Source data
::::

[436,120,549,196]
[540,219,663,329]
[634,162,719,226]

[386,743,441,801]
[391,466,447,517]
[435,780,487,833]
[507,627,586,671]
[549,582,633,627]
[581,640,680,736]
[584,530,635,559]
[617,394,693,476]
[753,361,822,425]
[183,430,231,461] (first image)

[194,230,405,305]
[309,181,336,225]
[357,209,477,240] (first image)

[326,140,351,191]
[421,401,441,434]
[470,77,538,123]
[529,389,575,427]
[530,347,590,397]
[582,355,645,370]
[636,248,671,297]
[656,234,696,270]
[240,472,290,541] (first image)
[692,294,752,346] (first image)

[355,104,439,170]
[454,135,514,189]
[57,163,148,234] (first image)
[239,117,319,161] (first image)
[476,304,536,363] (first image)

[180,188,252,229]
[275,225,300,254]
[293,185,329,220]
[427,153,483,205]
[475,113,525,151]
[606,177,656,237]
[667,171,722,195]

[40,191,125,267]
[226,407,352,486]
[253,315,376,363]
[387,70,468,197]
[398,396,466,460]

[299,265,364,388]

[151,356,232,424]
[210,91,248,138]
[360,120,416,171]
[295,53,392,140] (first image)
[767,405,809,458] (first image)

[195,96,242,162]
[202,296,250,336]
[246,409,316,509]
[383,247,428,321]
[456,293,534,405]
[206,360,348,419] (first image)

::::

PROBLEM TO SOLVE =>
Keep only the lines from the one containing "[383,247,428,321]" to the end of the entries, and repeat them exactly.

EXPECTED ANSWER =>
[383,247,428,321]
[456,293,534,405]
[206,360,348,419] (first image)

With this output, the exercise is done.